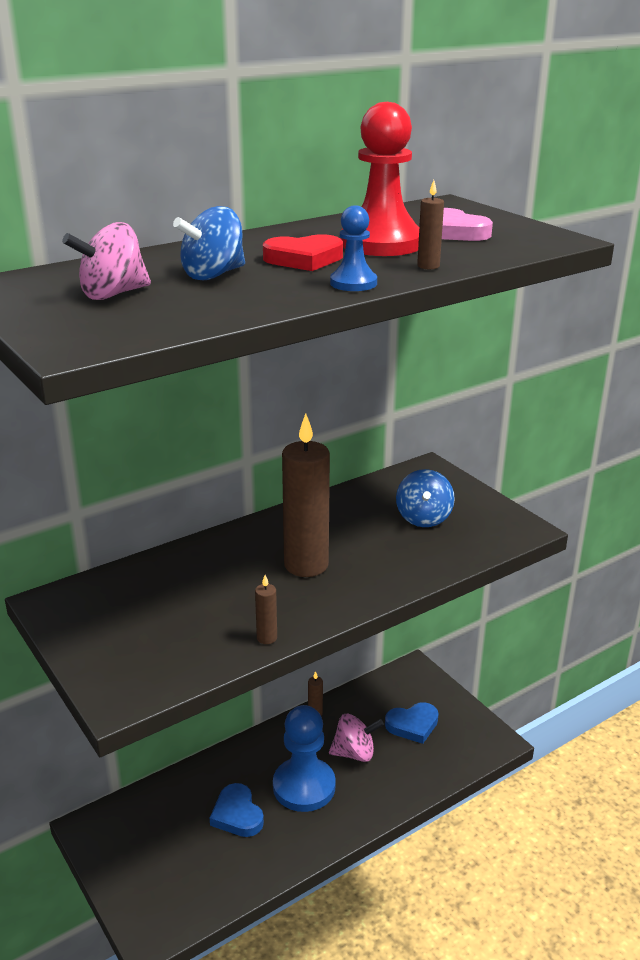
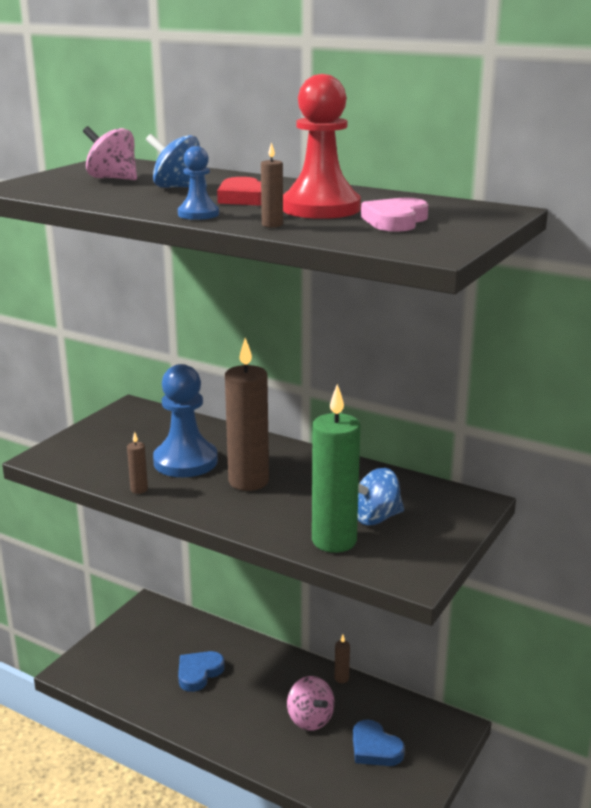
camera: 65 degrees right, 5 degrees down
(304, 786) = (250, 700): blue pawn -> blue pawn (185, 461)
(448, 548) = (334, 541): none -> green candle

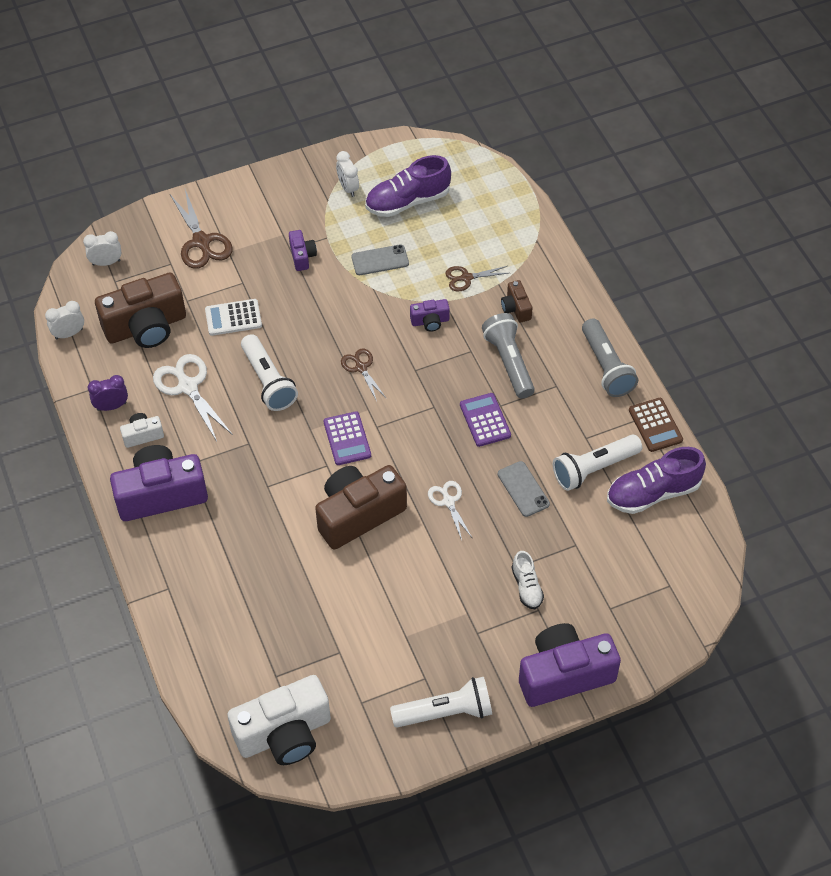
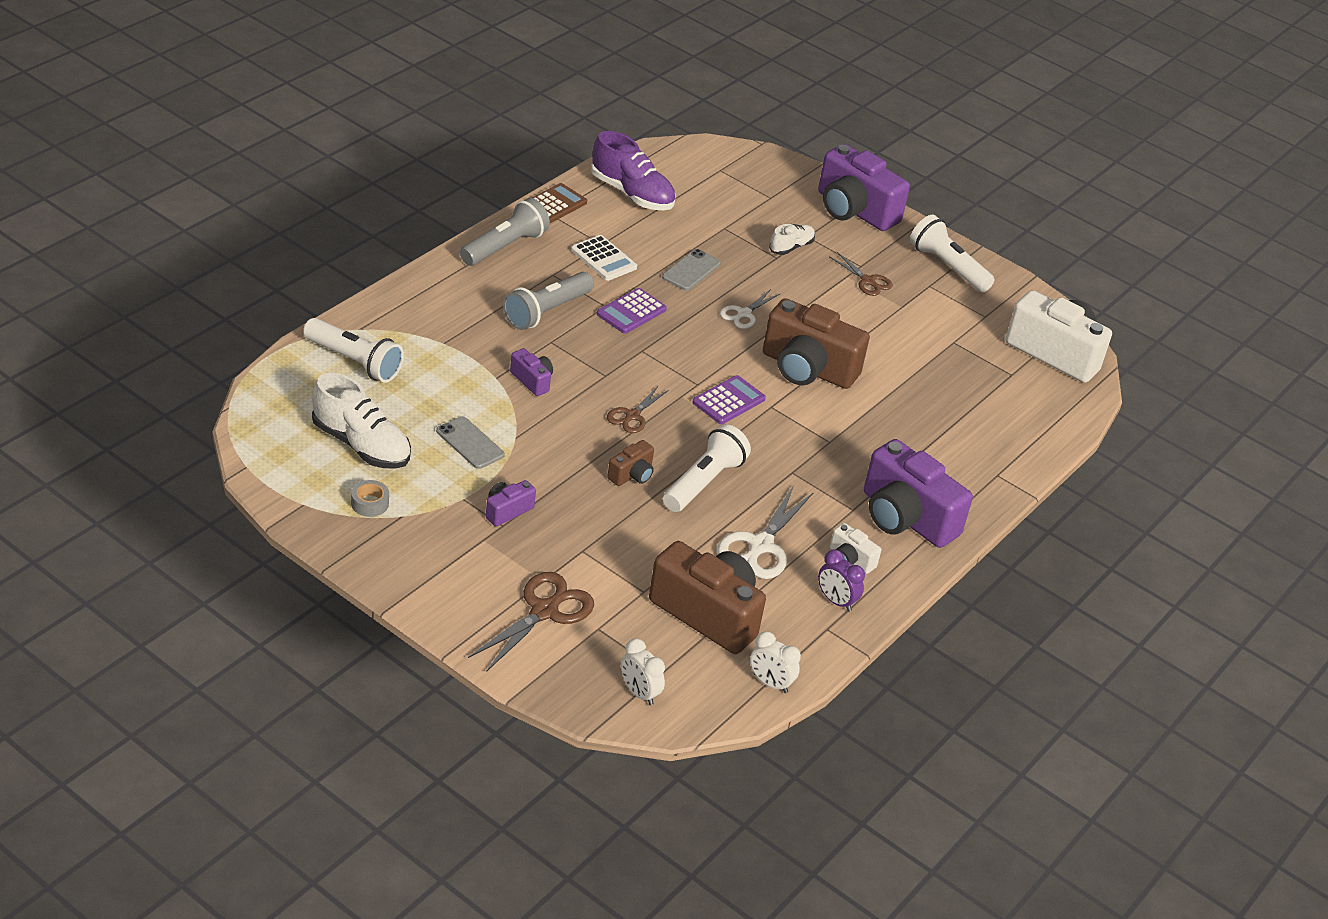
camera: 125 degrees left, 15 degrees down
(233, 318) = (639, 540): white calculator -> white calculator (603, 259)
(348, 188) = (369, 503): white clock -> grey tape
(407, 201) = (361, 445): purple shoe -> white shoe
(466, 278) = (451, 368): brown scissors -> brown scissors (867, 281)
(516, 308) = (470, 322): brown camera -> brown camera (632, 475)
(594, 468) = (633, 232): white flashlight -> white flashlight (354, 362)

• _Task instructions_: The lines holding the string "degrees" are what is needed from the material above.

• _Your solution_:
camera: 65 degrees right, 5 degrees down
camera: 125 degrees left, 15 degrees down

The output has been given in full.